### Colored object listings
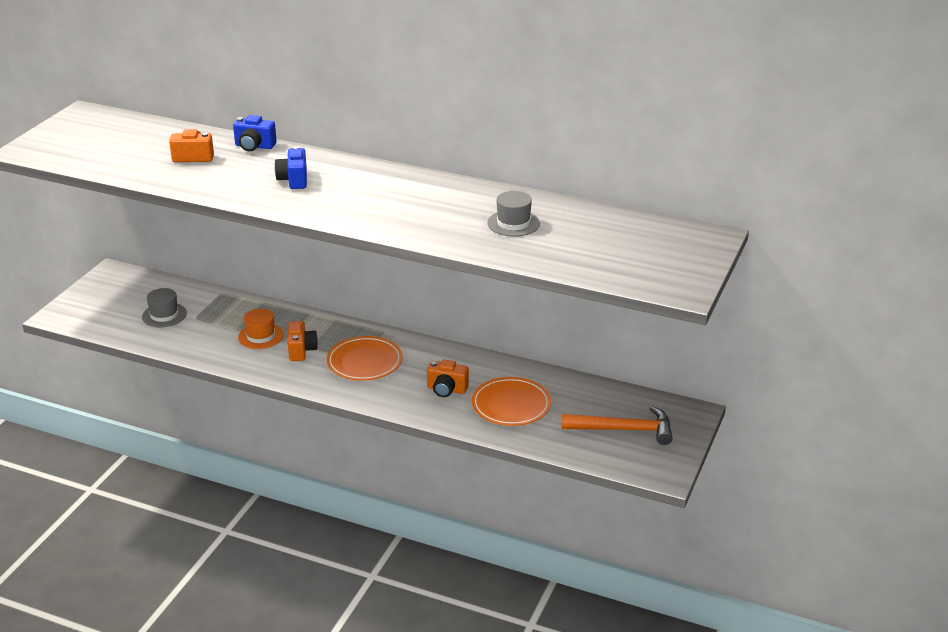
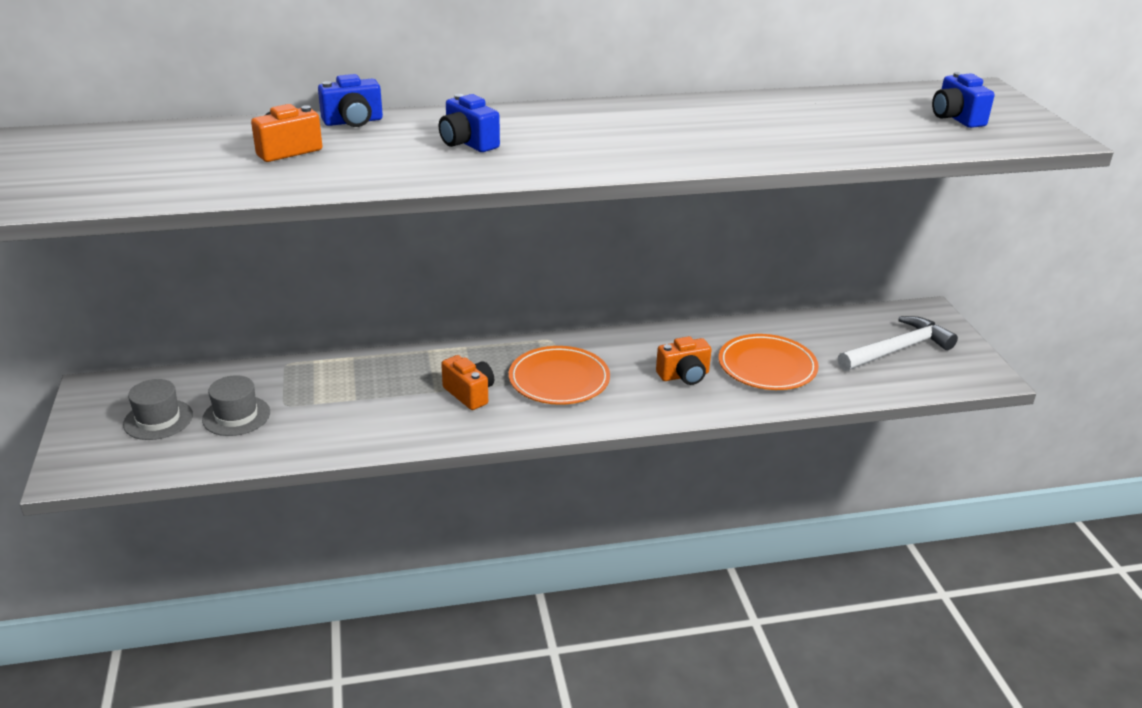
camera: 35 degrees left, 0 degrees up
(260, 336) = (398, 396): orange hat -> none
(513, 223) = (790, 123): grey hat -> grey hat (158, 419)
(624, 430) = (898, 350): orange hammer -> white hammer
(639, 254) = (956, 118): none -> blue camera

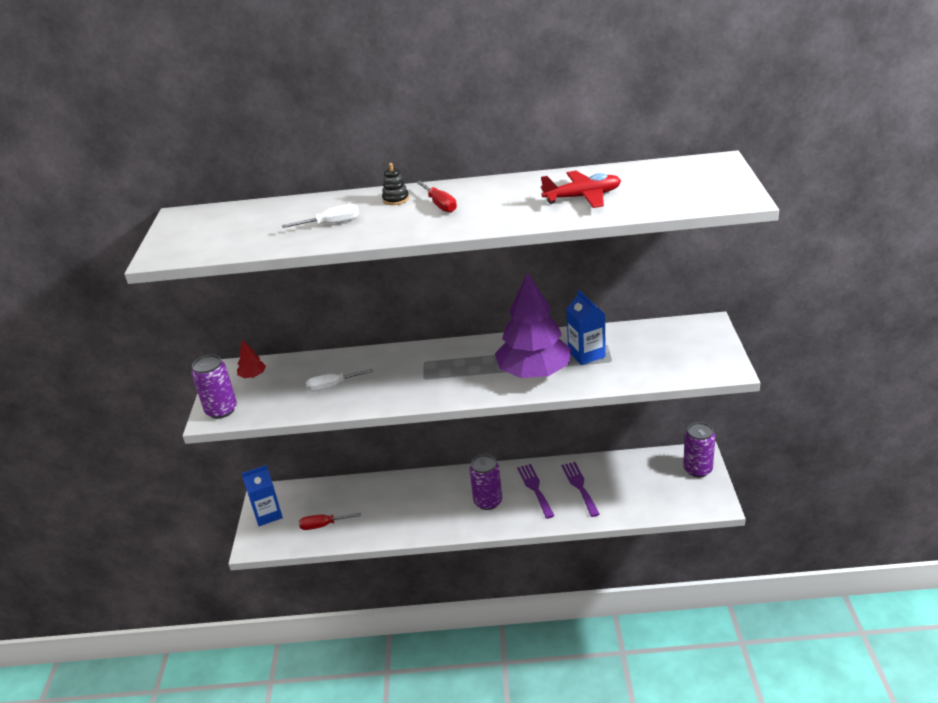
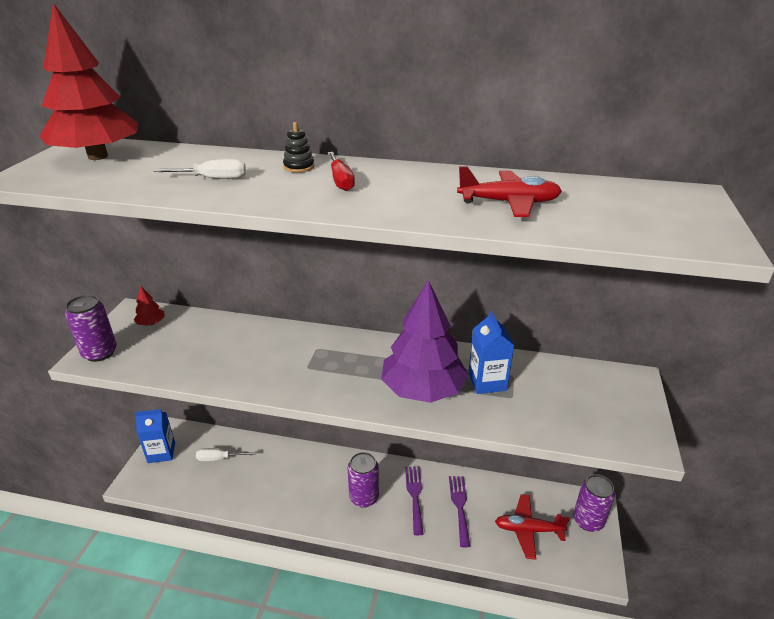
camera: 10 degrees right, 0 degrees up
(209, 224) = (98, 156): none -> red tree
(323, 525) = (203, 479): red screwdriver -> none
(332, 386) = (215, 353): white screwdriver -> white screwdriver (219, 458)
(647, 489) = (528, 530): none -> red plane

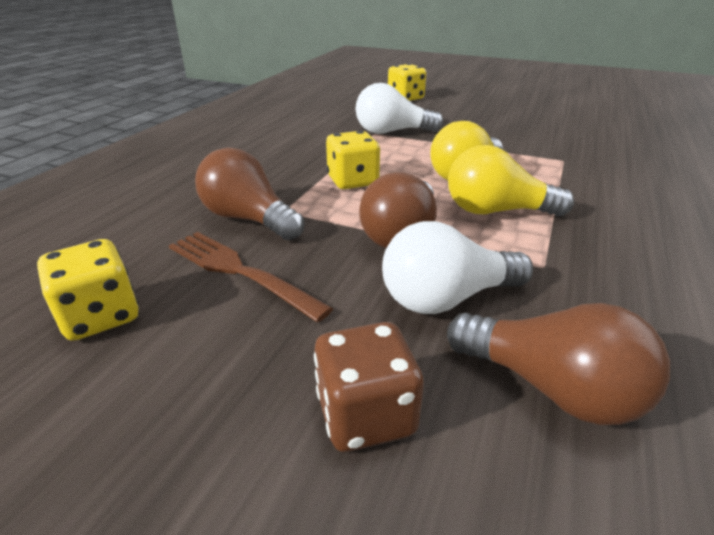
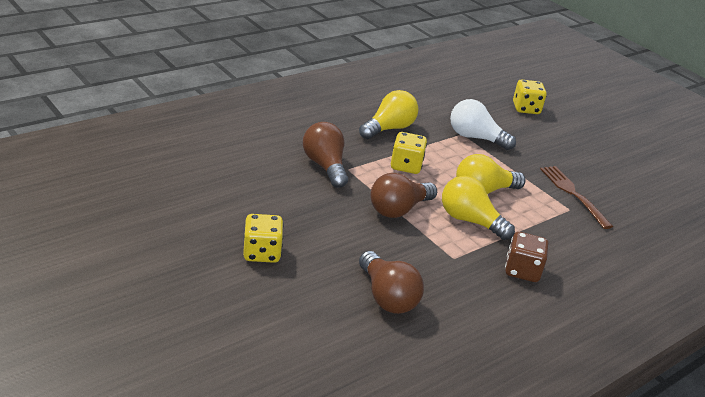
camera: 25 degrees right, 0 degrees up
(100, 316) = (228, 187): yellow dice -> yellow dice (262, 253)
(240, 272) = (299, 193): brown fork -> brown fork (573, 194)
(292, 152) = (389, 128): none -> yellow light bulb
(366, 415) = (305, 269): brown dice -> brown dice (522, 271)
(446, 298) = (384, 248): white light bulb -> none

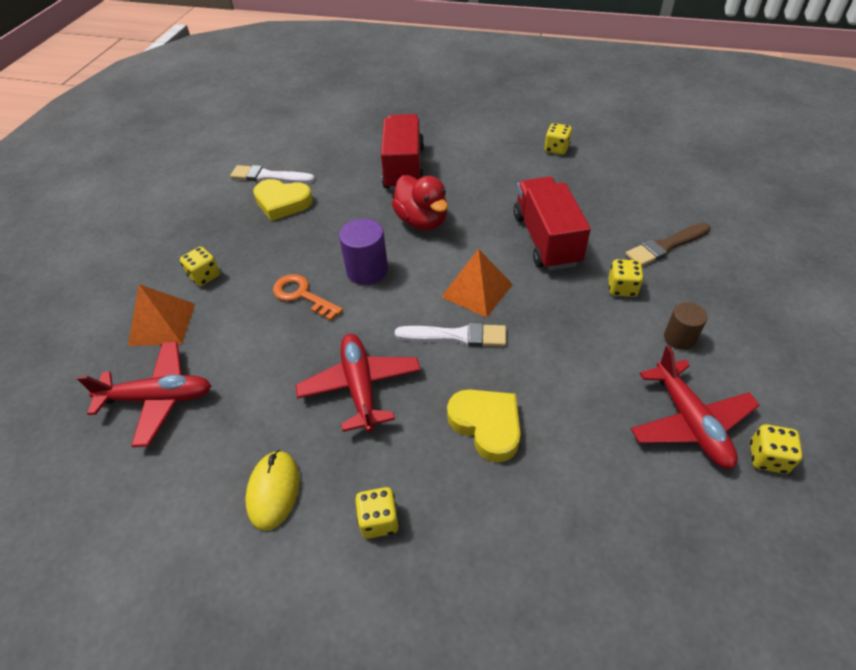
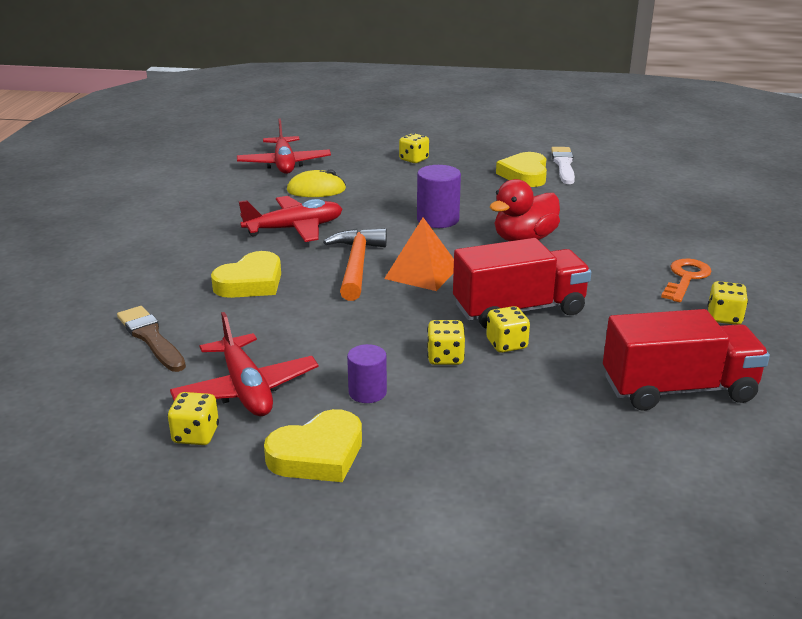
camera: 80 degrees right, 20 degrees down
(162, 324) = (357, 154): orange pyramid -> none
(274, 491) = (200, 209): yellow mouse -> yellow mouse (316, 190)
(302, 295) = (398, 196): orange key -> orange key (686, 278)
(379, 520) = (168, 245): yellow dice -> yellow dice (506, 344)
(404, 168) = (615, 224): red truck -> red truck (678, 389)
(456, 336) = (356, 265): white brush -> orange hammer
(666, 246) = (537, 395): brown brush -> brown brush (151, 338)
(679, 338) = (367, 392): brown cylinder -> purple cylinder
(690, 422) = (246, 389): red plane -> red plane turned 90 degrees counterclockwise
(770, 371) = (318, 454): none -> yellow heart

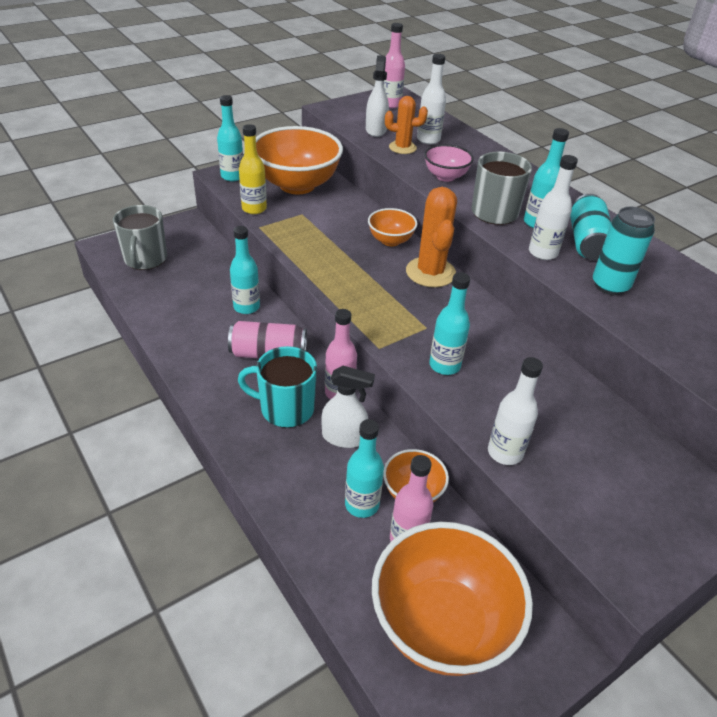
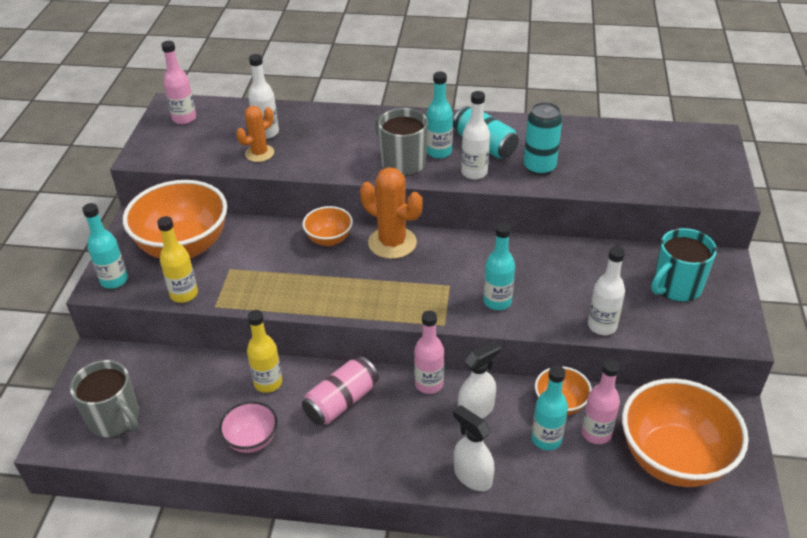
camera: 45 degrees left, 0 degrees up
(246, 307) = (268, 383): turquoise bottle -> yellow bottle
(285, 408) = (413, 427): turquoise mug -> turquoise mug (676, 287)
(376, 130) = (213, 151): white spray bottle -> white spray bottle (472, 476)
(445, 176) = (328, 157): pink bowl -> pink bowl (252, 440)

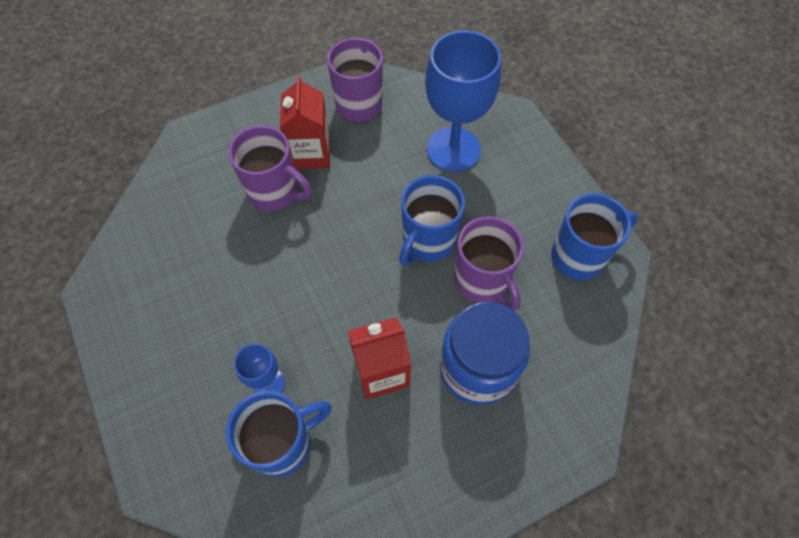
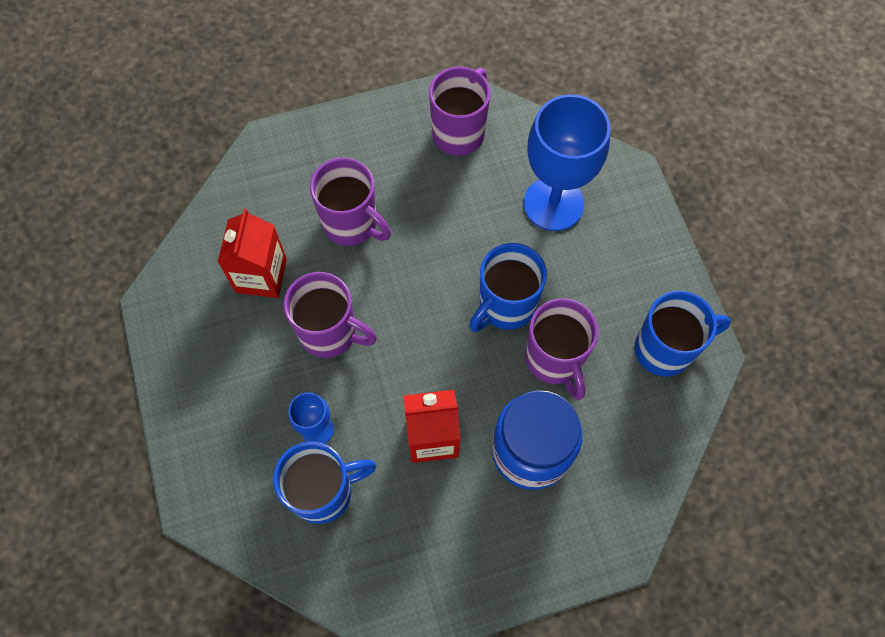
camera: 10 degrees right, 5 degrees up
(268, 291) = (330, 333): none -> purple mug
(311, 153) = (396, 183): red carton -> red carton (261, 275)

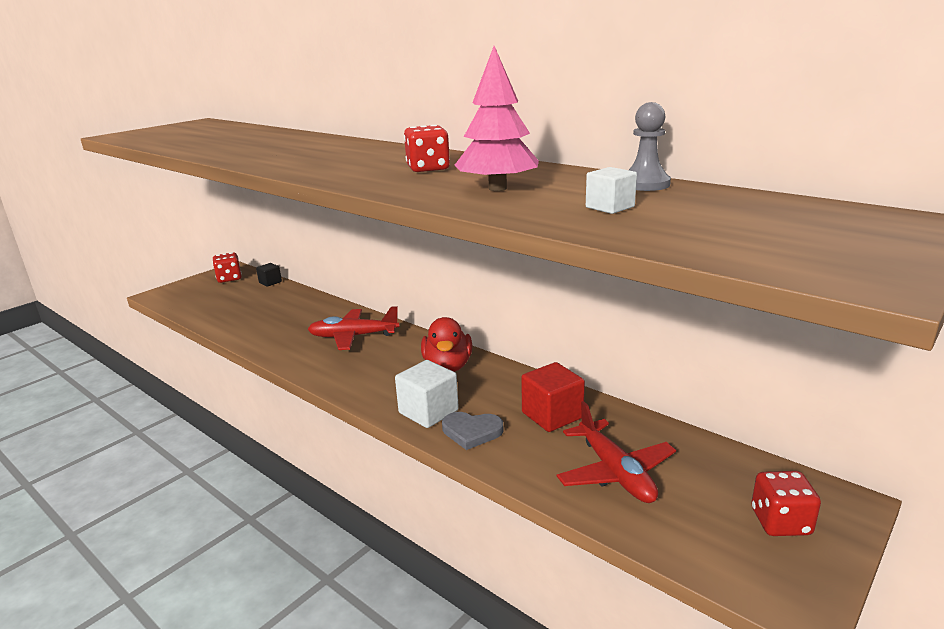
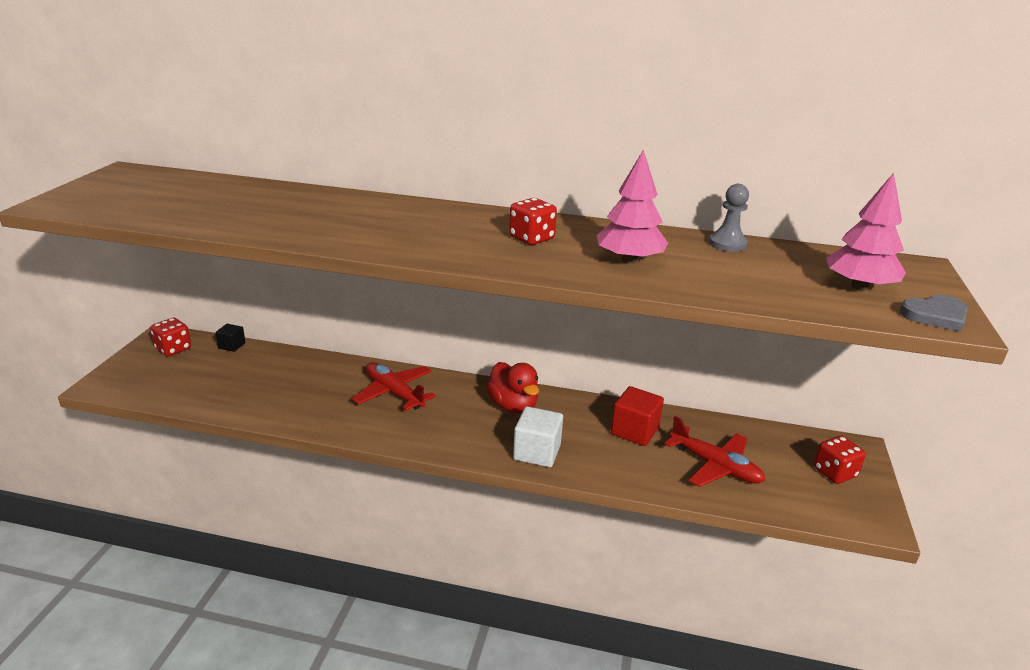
camera: 30 degrees left, 5 degrees up
(353, 336) = (394, 393): red plane -> red plane turned 75 degrees clockwise
(471, 432) = (588, 461): grey heart -> grey heart (935, 315)
(610, 207) = (738, 273): white cube -> none
(768, 231) = (859, 286): none -> pink tree

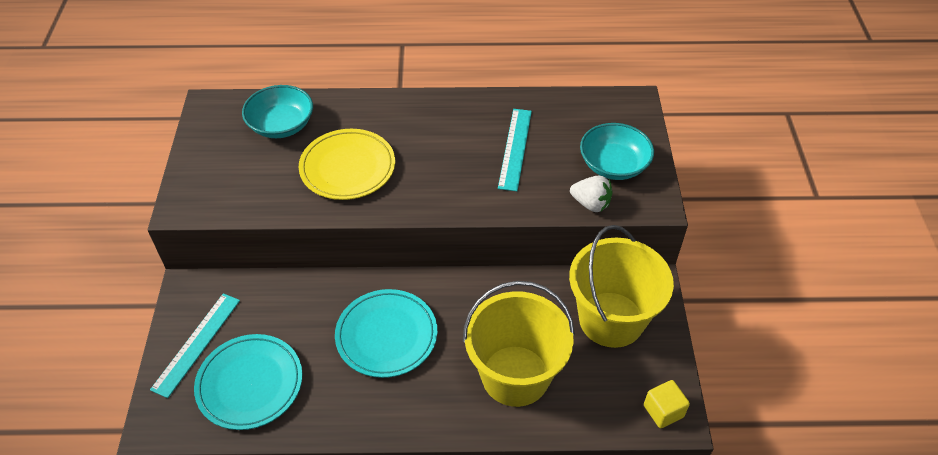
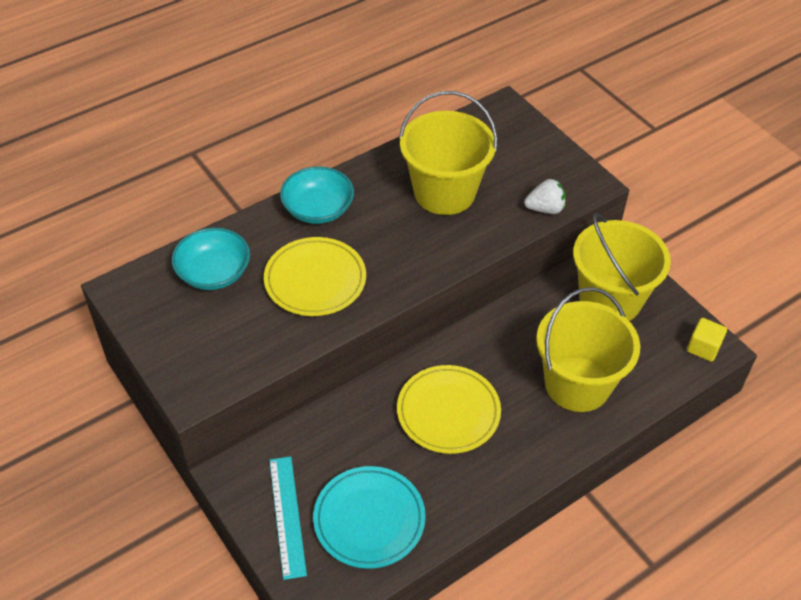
camera: 35 degrees left, 0 degrees up
(386, 335) = (448, 412): turquoise plate -> yellow plate
(515, 148) = (444, 192): turquoise ruler -> yellow bucket
(613, 165) = (534, 168): turquoise bowl -> turquoise bowl (318, 209)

### EXERCISE INSTRUCTIONS
Print each record exactly as it stands, leaving the images out.

### EXERCISE OUTPUT
camera: 35 degrees left, 0 degrees up
(260, 336) = (398, 396): orange hat -> none
(513, 223) = (790, 123): grey hat -> grey hat (158, 419)
(624, 430) = (898, 350): orange hammer -> white hammer
(639, 254) = (956, 118): none -> blue camera

camera: 10 degrees right, 0 degrees up
(209, 224) = (98, 156): none -> red tree
(323, 525) = (203, 479): red screwdriver -> none
(332, 386) = (215, 353): white screwdriver -> white screwdriver (219, 458)
(647, 489) = (528, 530): none -> red plane

camera: 25 degrees right, 0 degrees up
(100, 316) = (228, 187): yellow dice -> yellow dice (262, 253)
(240, 272) = (299, 193): brown fork -> brown fork (573, 194)
(292, 152) = (389, 128): none -> yellow light bulb
(366, 415) = (305, 269): brown dice -> brown dice (522, 271)
(446, 298) = (384, 248): white light bulb -> none

camera: 80 degrees right, 20 degrees down
(162, 324) = (357, 154): orange pyramid -> none
(274, 491) = (200, 209): yellow mouse -> yellow mouse (316, 190)
(302, 295) = (398, 196): orange key -> orange key (686, 278)
(379, 520) = (168, 245): yellow dice -> yellow dice (506, 344)
(404, 168) = (615, 224): red truck -> red truck (678, 389)
(456, 336) = (356, 265): white brush -> orange hammer
(666, 246) = (537, 395): brown brush -> brown brush (151, 338)
(679, 338) = (367, 392): brown cylinder -> purple cylinder
(690, 422) = (246, 389): red plane -> red plane turned 90 degrees counterclockwise
(770, 371) = (318, 454): none -> yellow heart

camera: 45 degrees left, 0 degrees up
(246, 307) = (268, 383): turquoise bottle -> yellow bottle
(285, 408) = (413, 427): turquoise mug -> turquoise mug (676, 287)
(376, 130) = (213, 151): white spray bottle -> white spray bottle (472, 476)
(445, 176) = (328, 157): pink bowl -> pink bowl (252, 440)

camera: 10 degrees right, 5 degrees up
(268, 291) = (330, 333): none -> purple mug
(311, 153) = (396, 183): red carton -> red carton (261, 275)

camera: 30 degrees left, 5 degrees up
(353, 336) = (394, 393): red plane -> red plane turned 75 degrees clockwise
(471, 432) = (588, 461): grey heart -> grey heart (935, 315)
(610, 207) = (738, 273): white cube -> none
(768, 231) = (859, 286): none -> pink tree

camera: 35 degrees left, 0 degrees up
(386, 335) = (448, 412): turquoise plate -> yellow plate
(515, 148) = (444, 192): turquoise ruler -> yellow bucket
(613, 165) = (534, 168): turquoise bowl -> turquoise bowl (318, 209)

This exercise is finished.